All that should come back is the lines of the data below from the one containing "C6: 1.5uF (plus SENS2, minus GND) -> none" to the one containing "R3: none -> 6.8k (U2/PD4, VA)", inclusive, exactly as they stand.

| Supplied entries |

──────────────────────────────

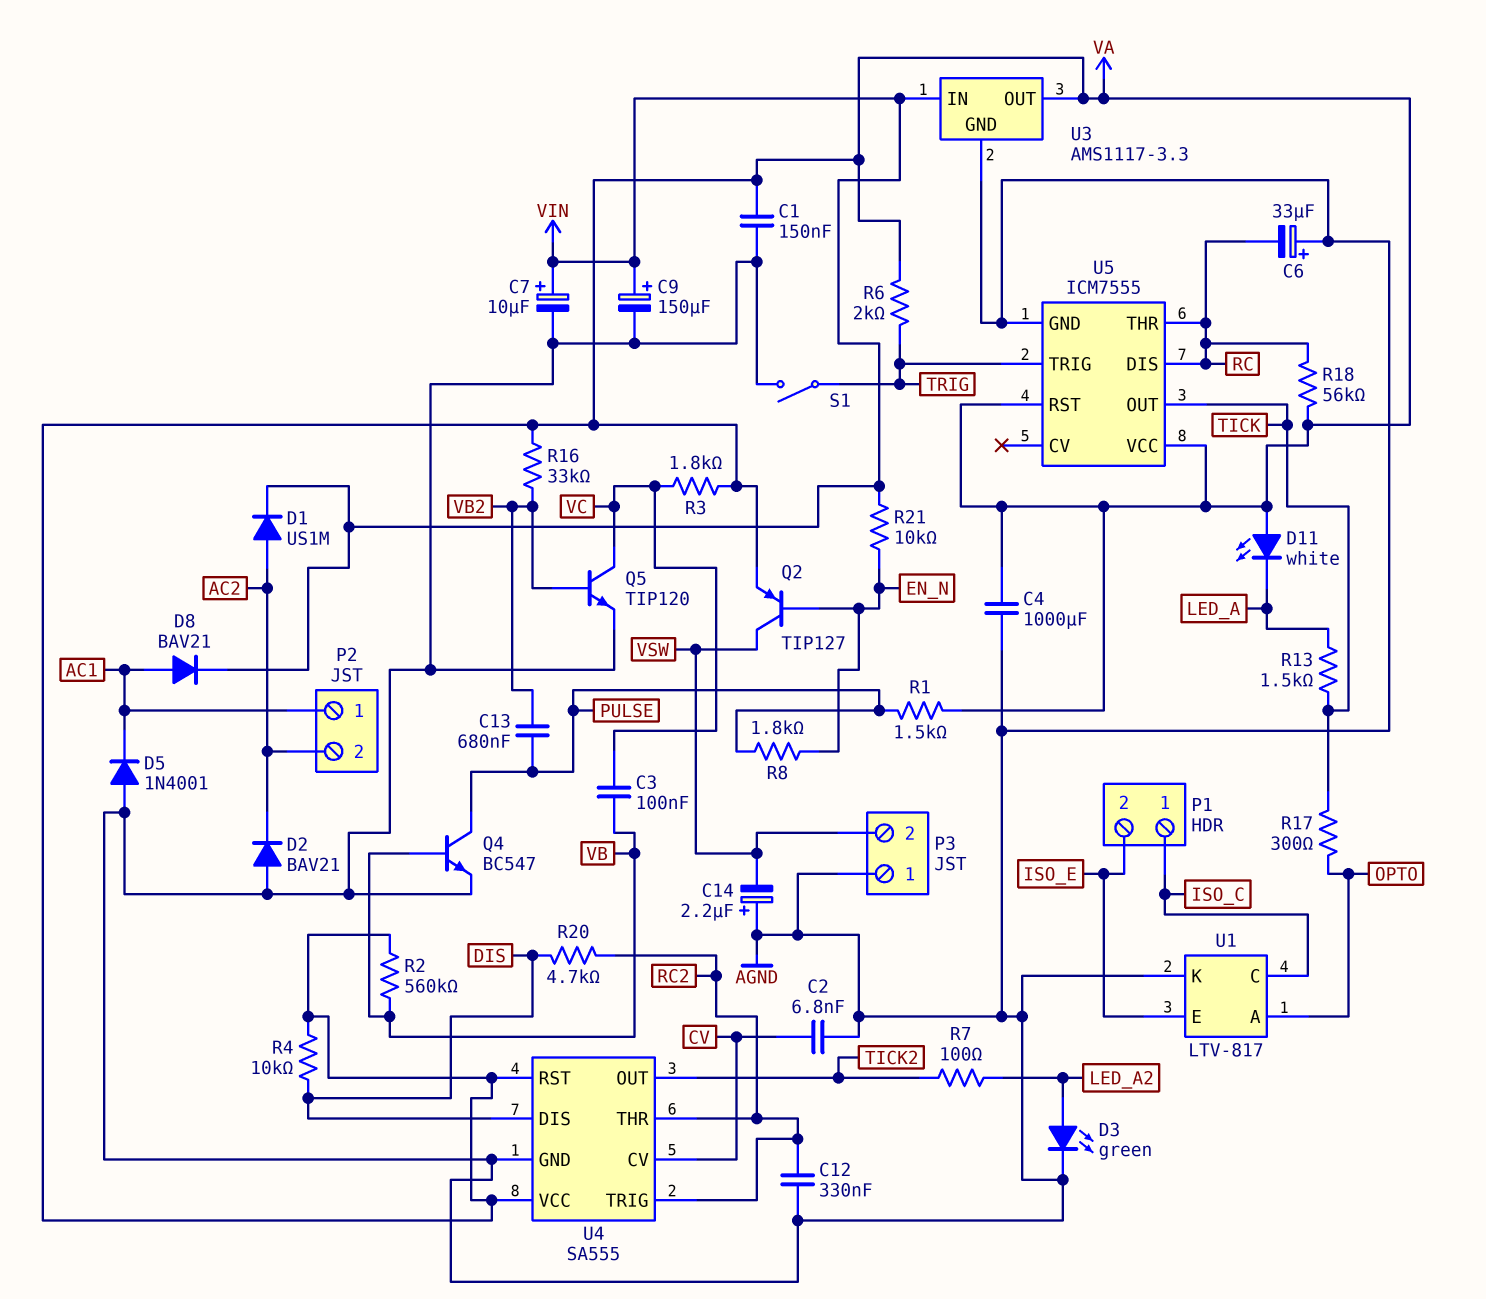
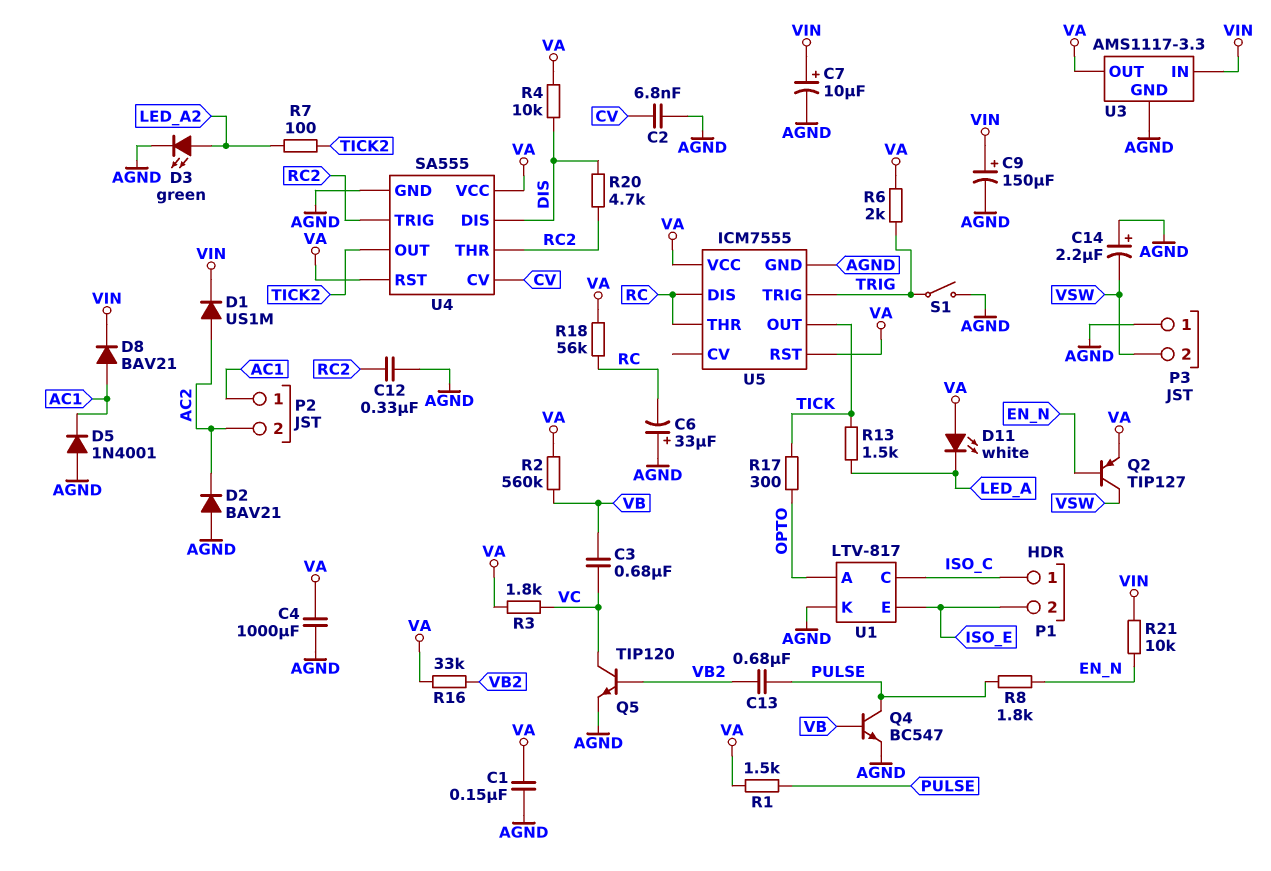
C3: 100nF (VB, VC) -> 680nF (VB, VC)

──────────────────────────────

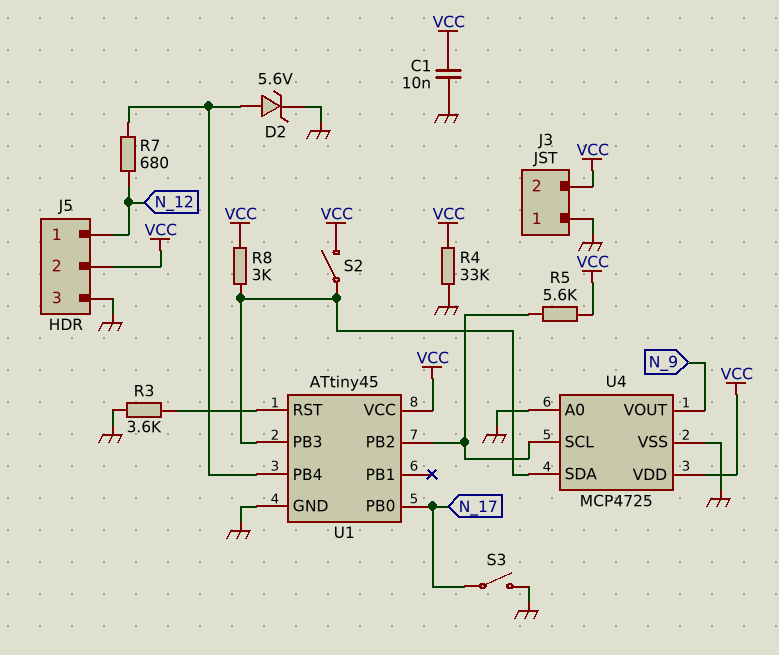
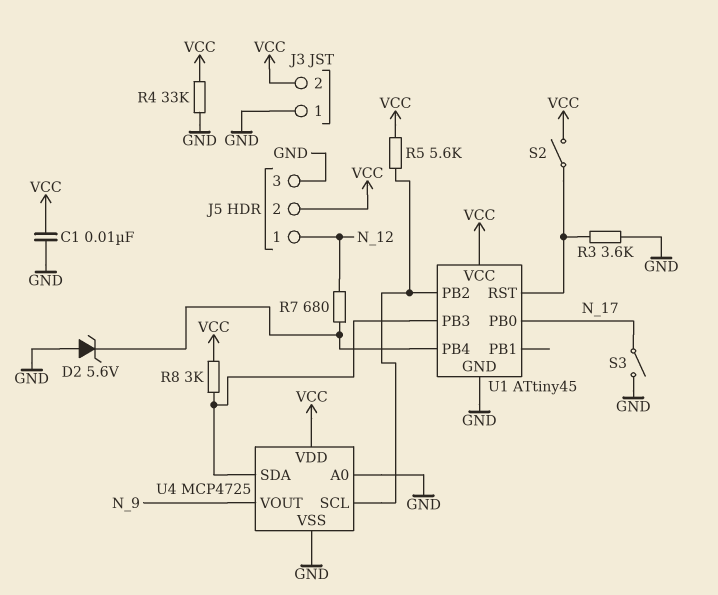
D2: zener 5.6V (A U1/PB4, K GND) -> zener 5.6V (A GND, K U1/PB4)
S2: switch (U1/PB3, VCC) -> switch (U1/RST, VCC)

──────────────────────────────

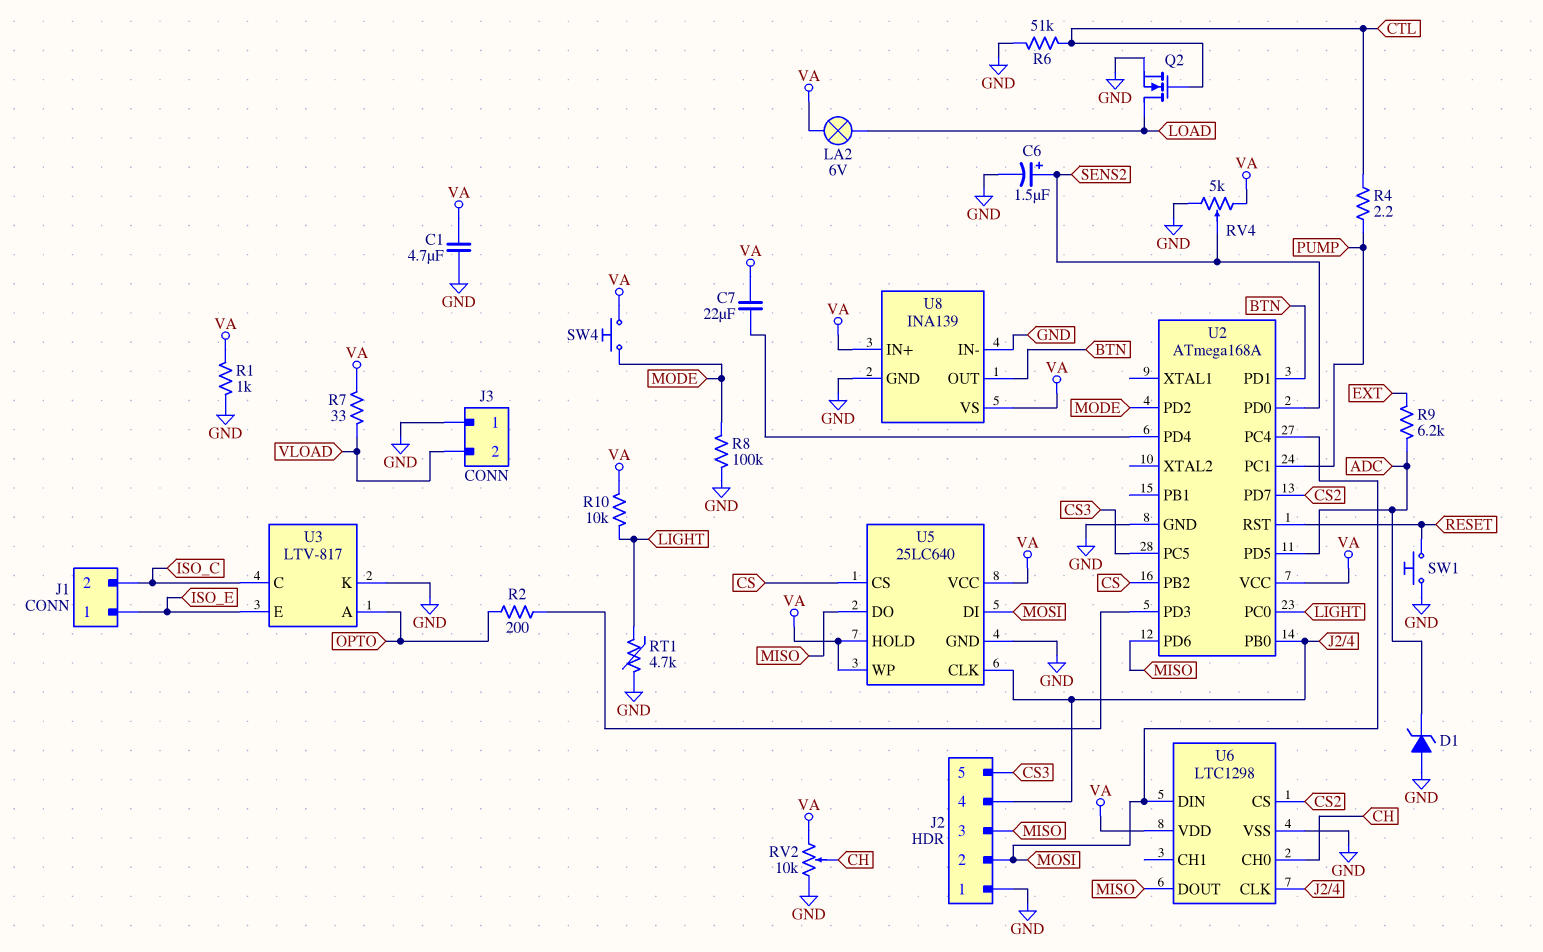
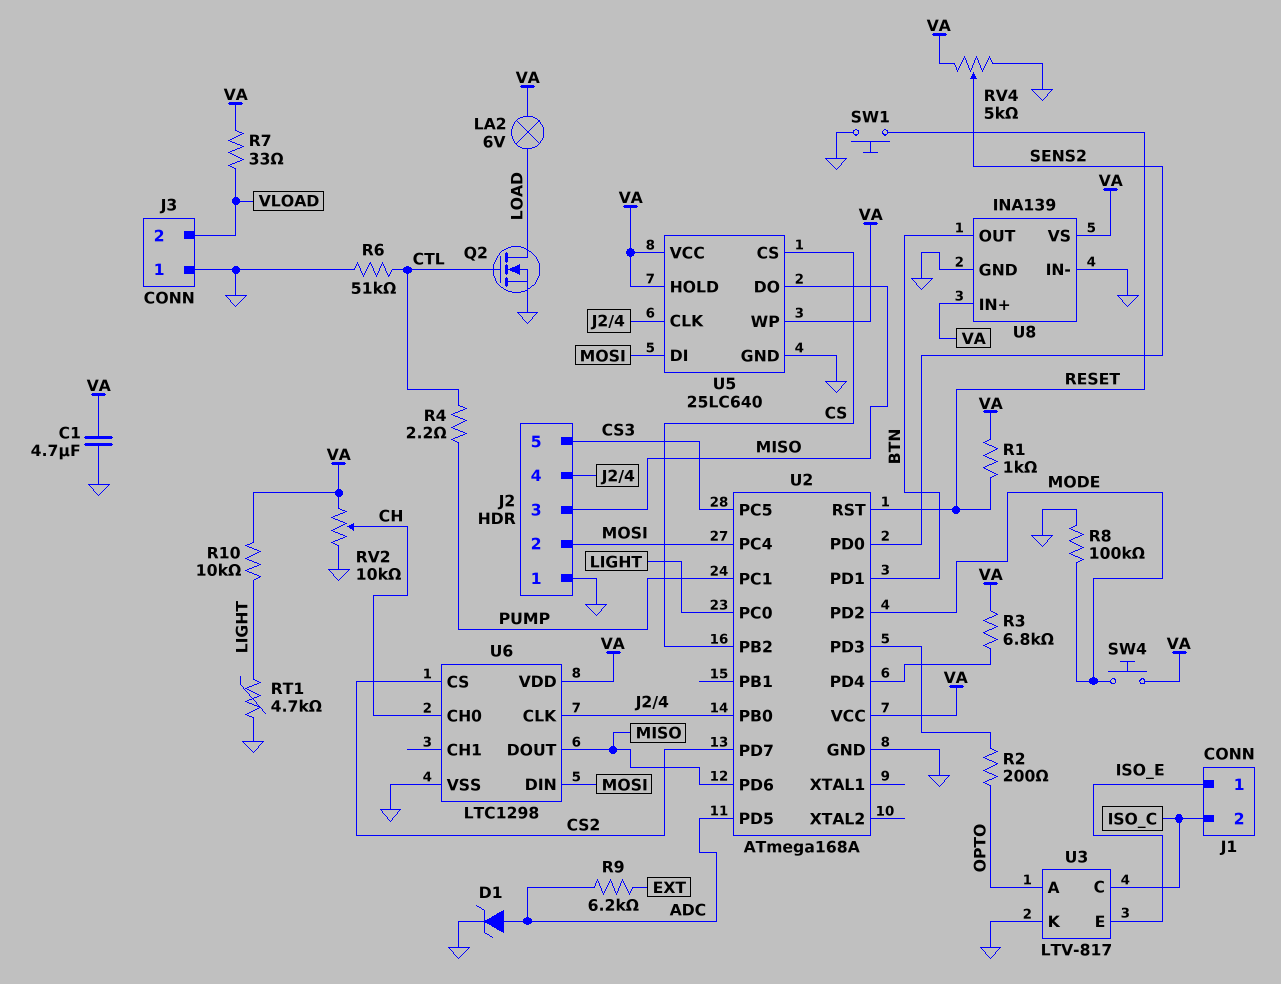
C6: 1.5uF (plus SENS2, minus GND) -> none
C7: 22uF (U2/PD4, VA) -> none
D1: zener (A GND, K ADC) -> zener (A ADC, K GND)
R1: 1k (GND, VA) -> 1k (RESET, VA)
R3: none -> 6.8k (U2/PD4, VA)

──────────────────────────────

| Written response |
C6: 1.5uF (plus SENS2, minus GND) -> none
C7: 22uF (U2/PD4, VA) -> none
D1: zener (A GND, K ADC) -> zener (A ADC, K GND)
R1: 1k (GND, VA) -> 1k (RESET, VA)
R3: none -> 6.8k (U2/PD4, VA)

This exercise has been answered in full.